Tally every line of the listing below that holds "none", then give the tally alone.

———

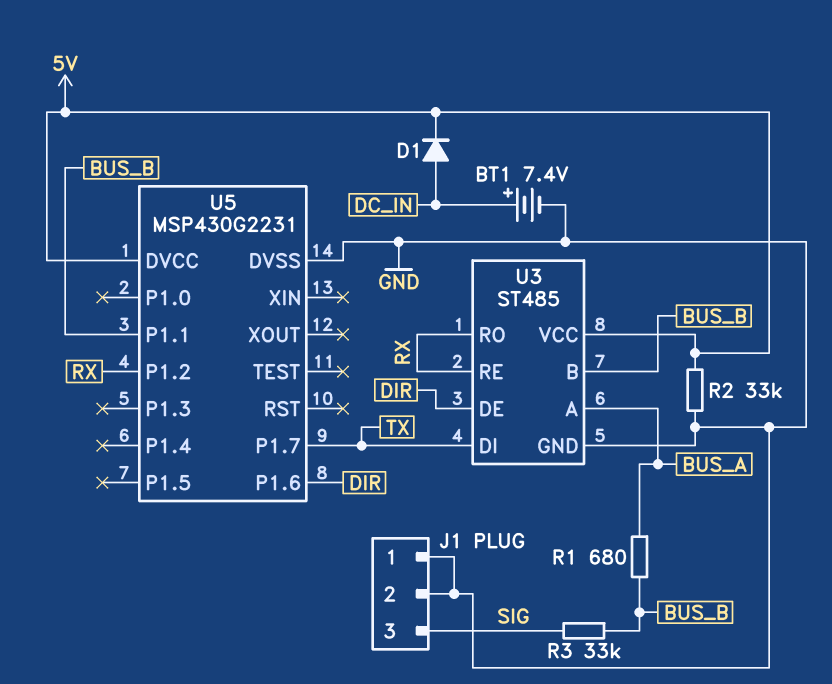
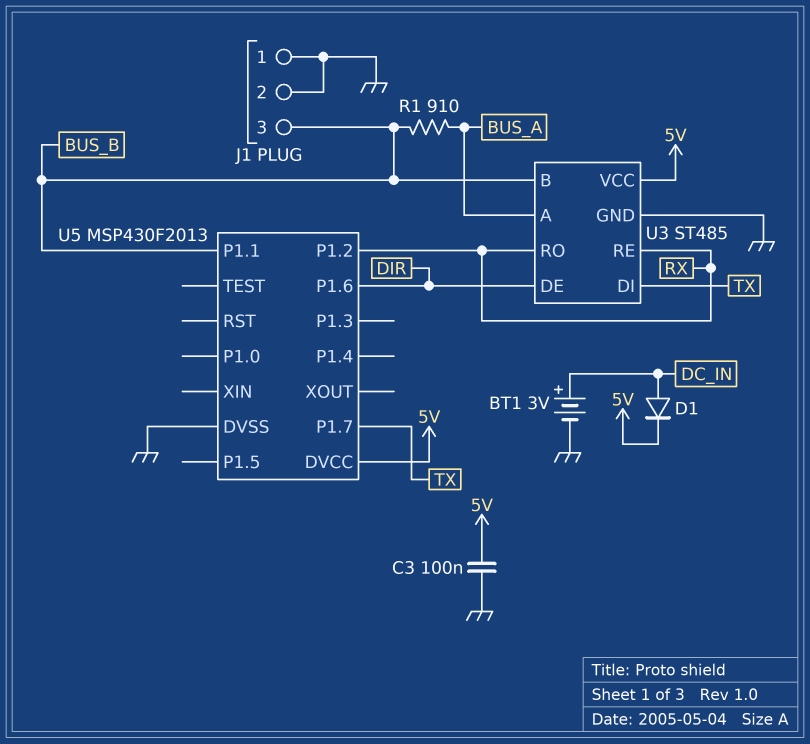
BT1: 7.4V (plus DC_IN, minus GND) -> 3V (plus DC_IN, minus GND)
C3: none -> 100nF (5V, GND)
J1 pin 3: SIG -> BUS_B
R1: 680 (BUS_A, BUS_B) -> 910 (BUS_A, BUS_B)
R2: 33k (5V, GND) -> none
R3: 33k (BUS_B, SIG) -> none
U5: MSP430G2231 -> MSP430F2013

———

EXERCISE OUTPUT -> 3